Work request:
For each line below that includes the word "none", make a copy.

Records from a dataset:
################

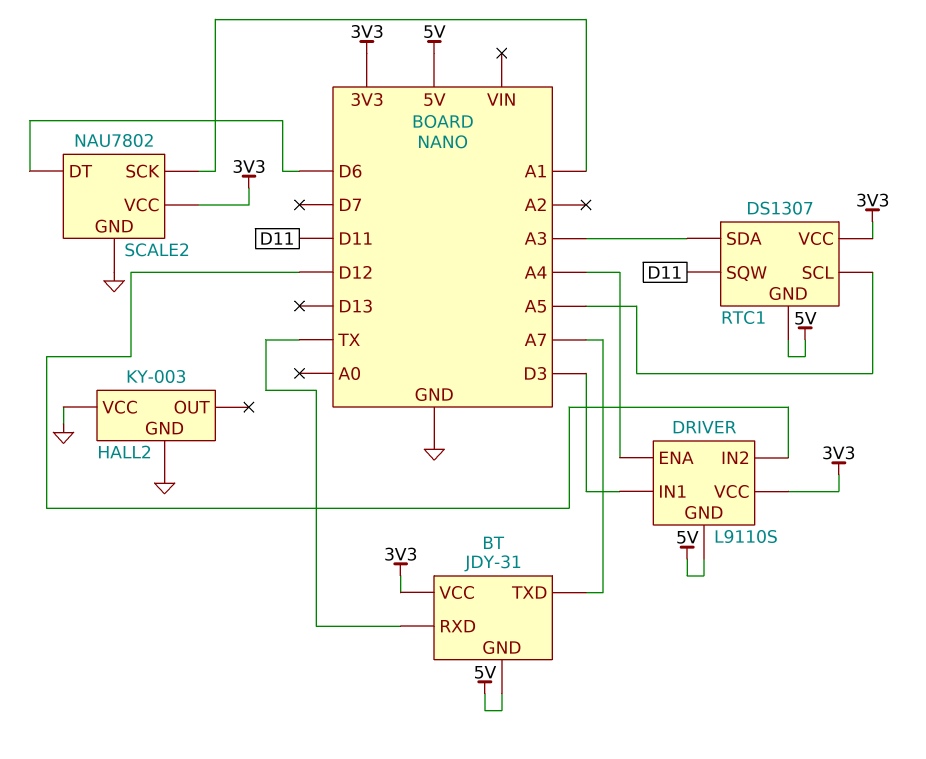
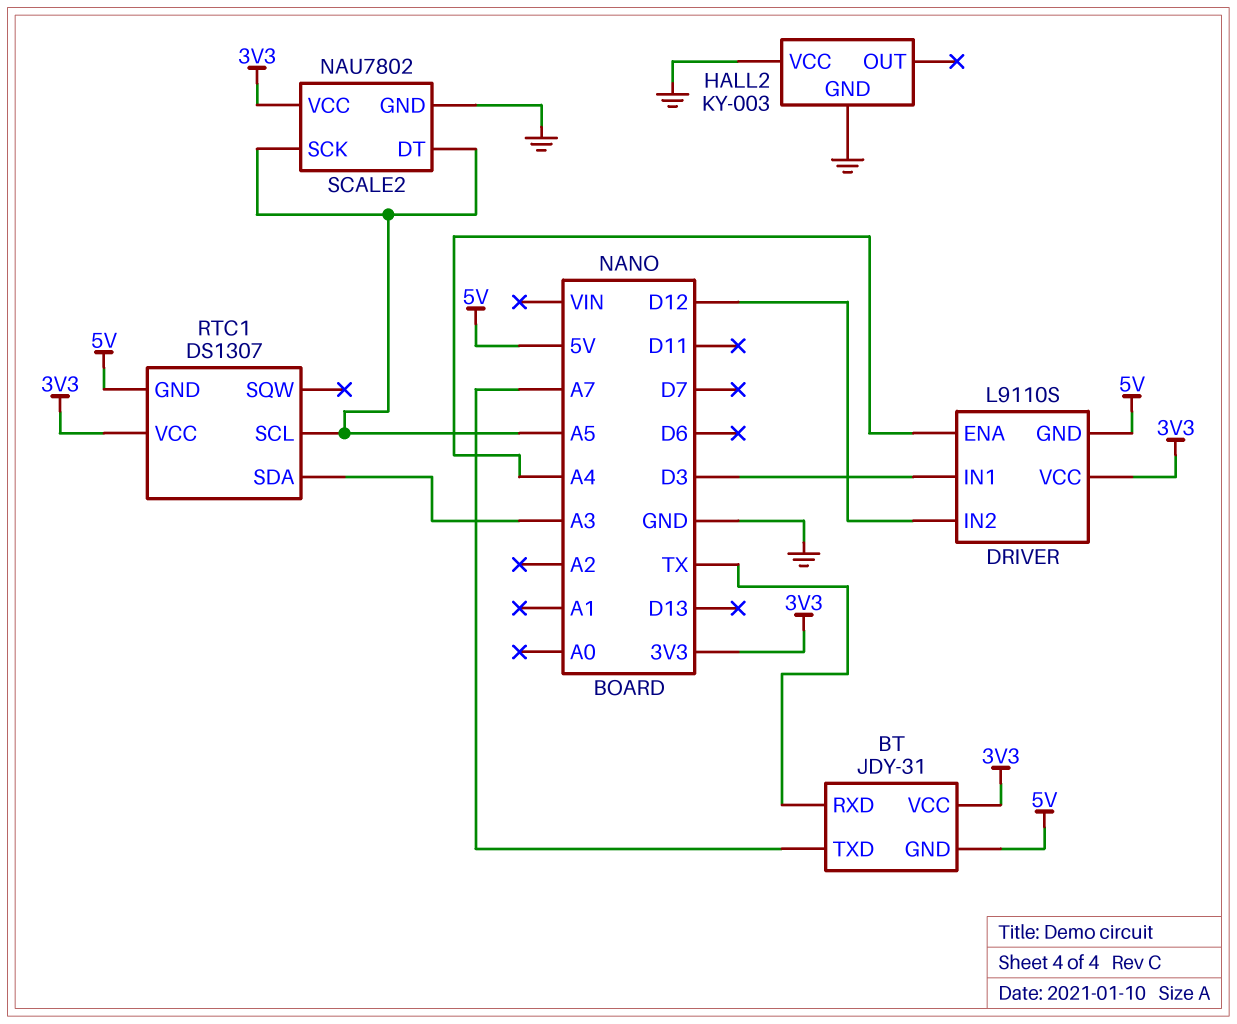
RTC1 pin SQW: D11 -> none
SCALE2 pin DT: D6 -> A5
SCALE2 pin SCK: A1 -> A5

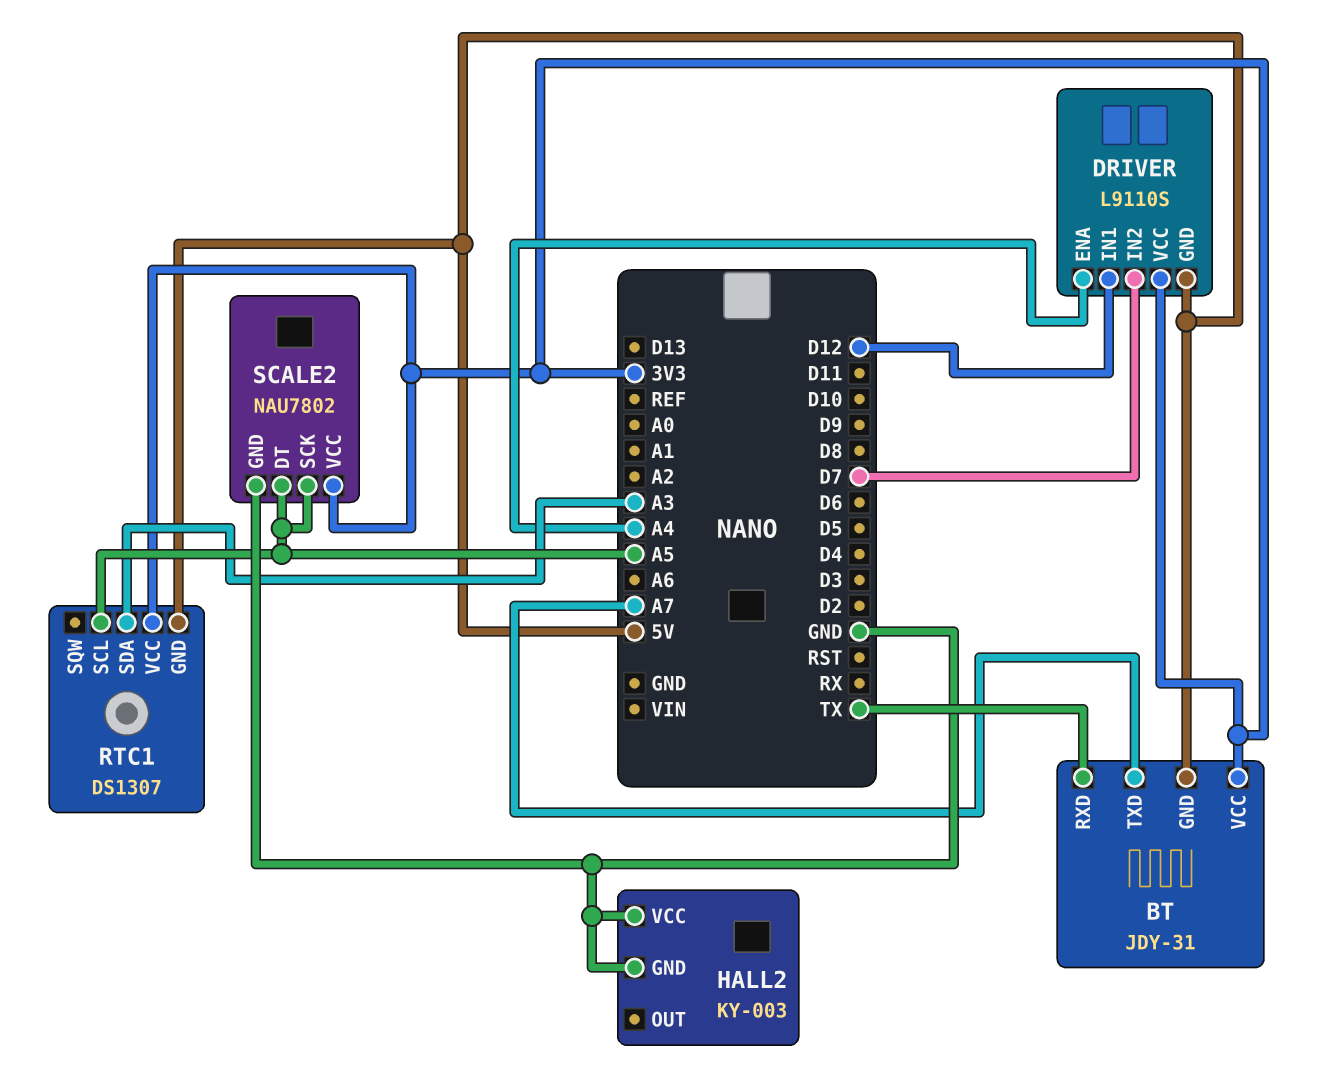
DRIVER pin IN1: D3 -> D12
DRIVER pin IN2: D12 -> D7

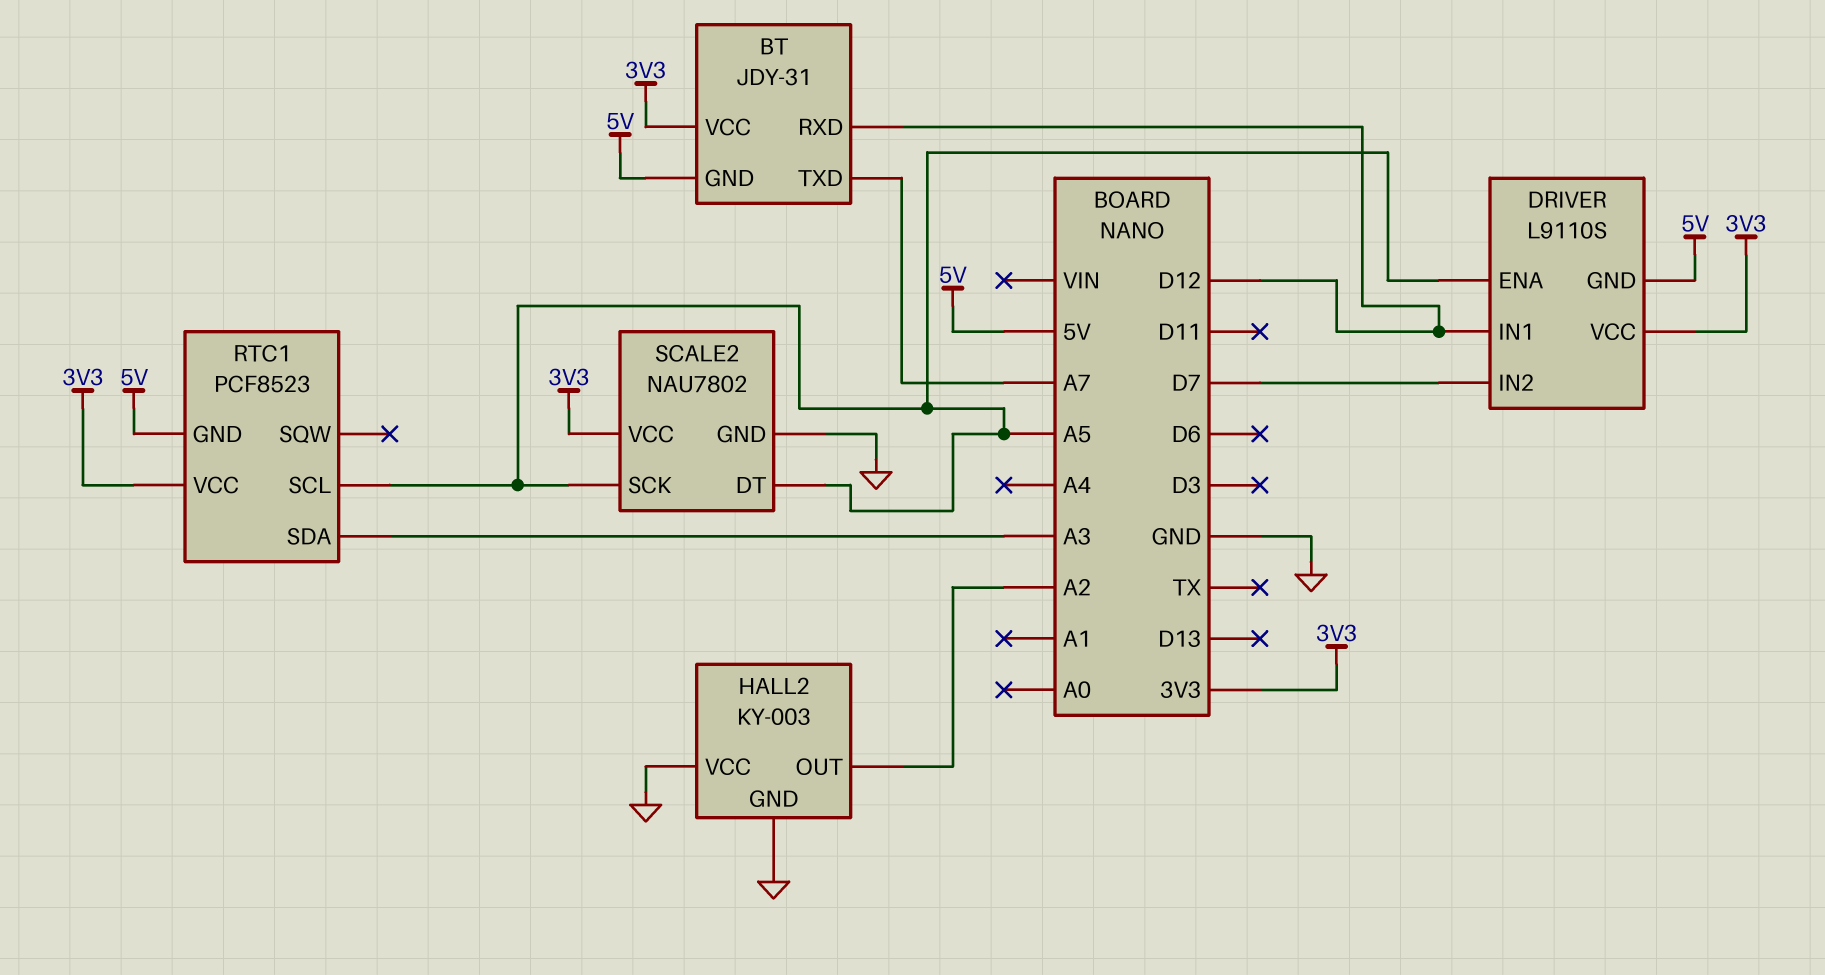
BT pin RXD: TX -> D12
DRIVER pin ENA: A4 -> A5
HALL2 pin OUT: none -> A2
RTC1: DS1307 -> PCF8523

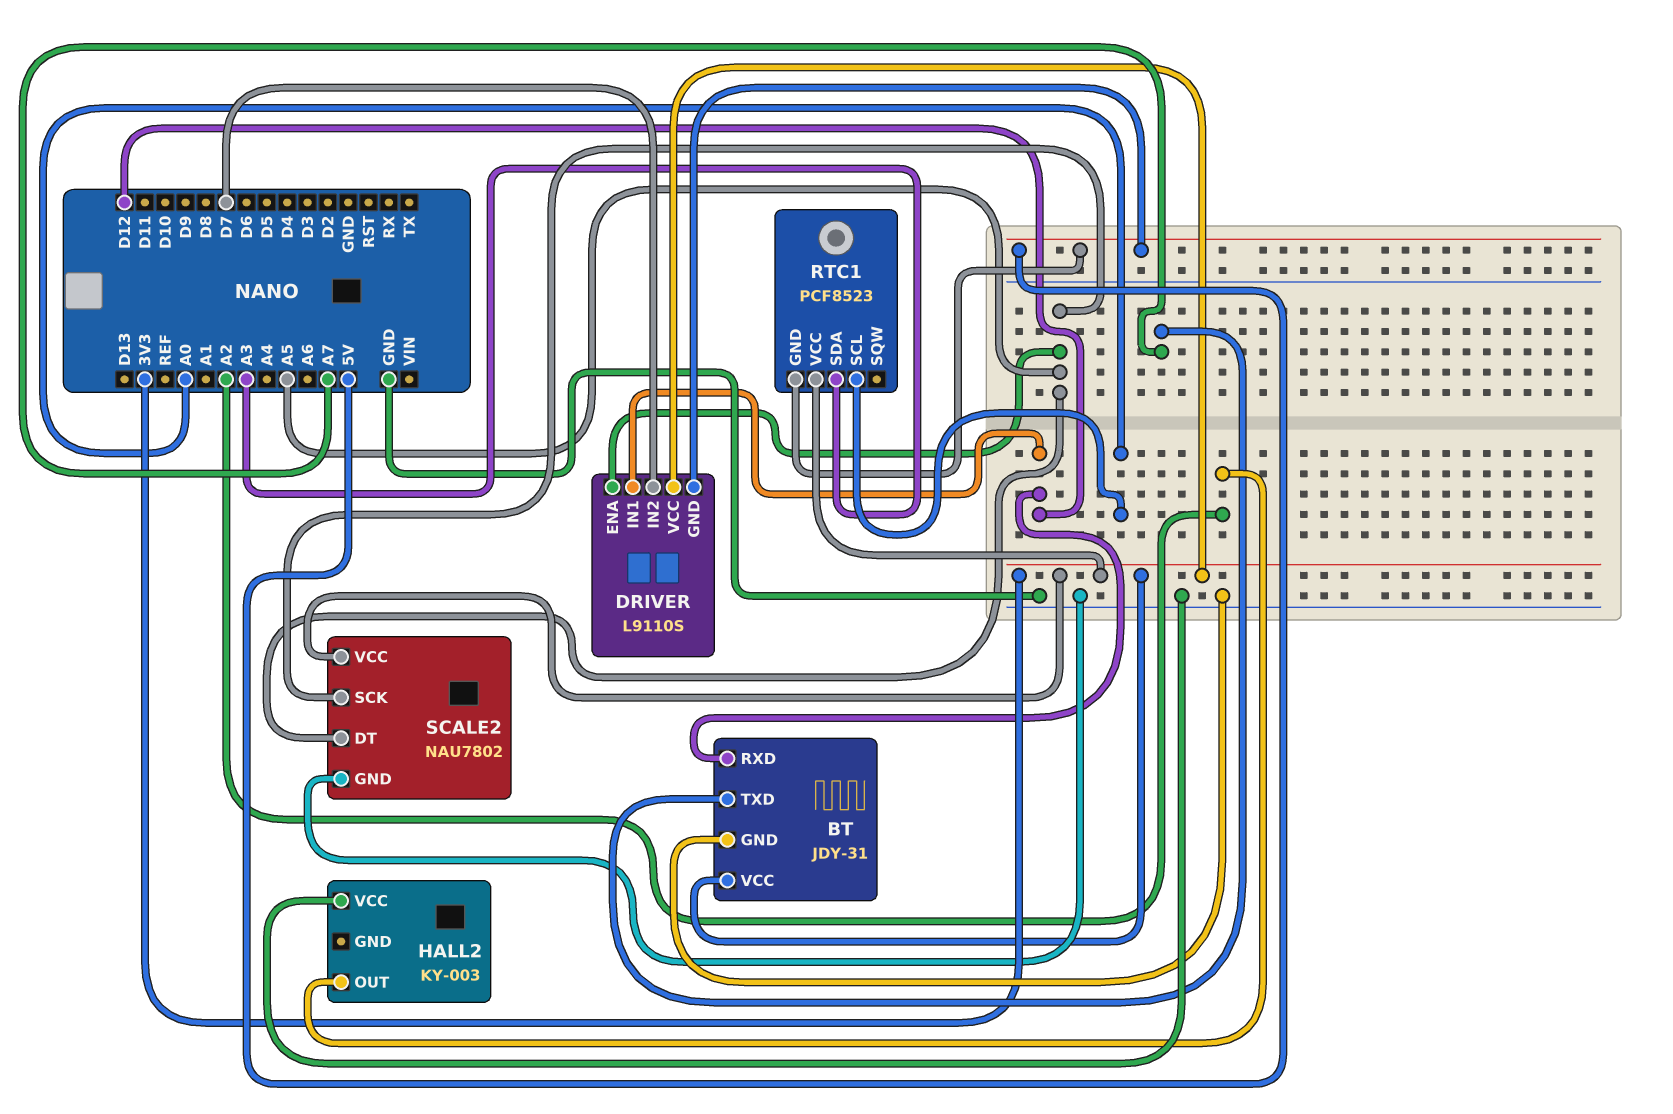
BT pin GND: 5V -> GND
HALL2 pin GND: GND -> none
RTC1 pin SCL: A5 -> A0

################

Solved exercise:
RTC1 pin SQW: D11 -> none
HALL2 pin OUT: none -> A2
HALL2 pin GND: GND -> none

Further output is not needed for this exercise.